## Collected material:
◆ ◆ ◆ ◆

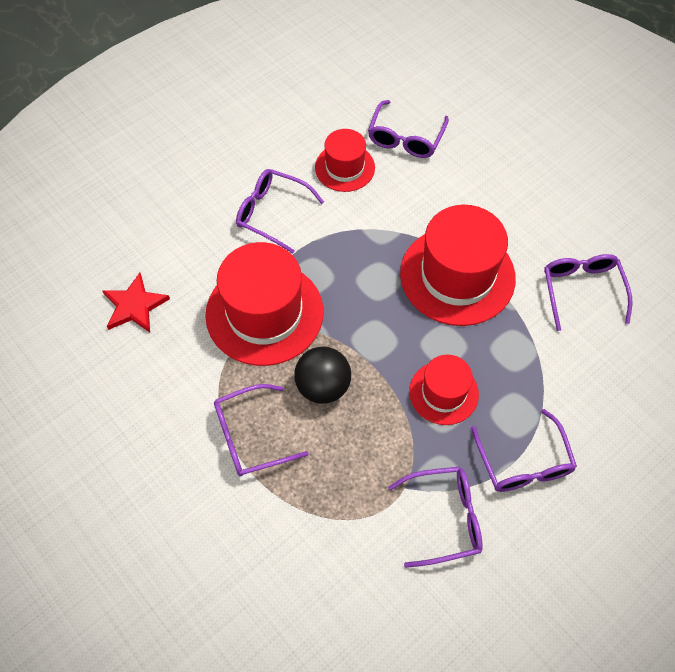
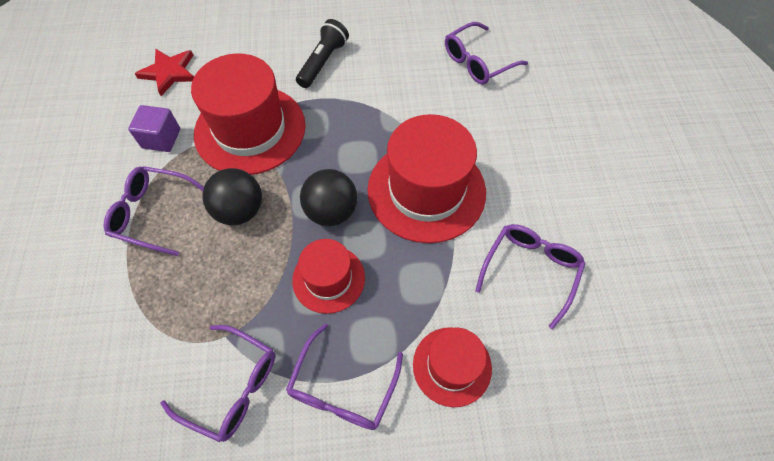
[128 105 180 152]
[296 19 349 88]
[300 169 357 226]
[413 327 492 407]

◆ ◆ ◆ ◆

## Exercise description:
A word-for-word copy of the data, without its pictures, is what is needed.

## Response for this exercise:
[128 105 180 152]
[296 19 349 88]
[300 169 357 226]
[413 327 492 407]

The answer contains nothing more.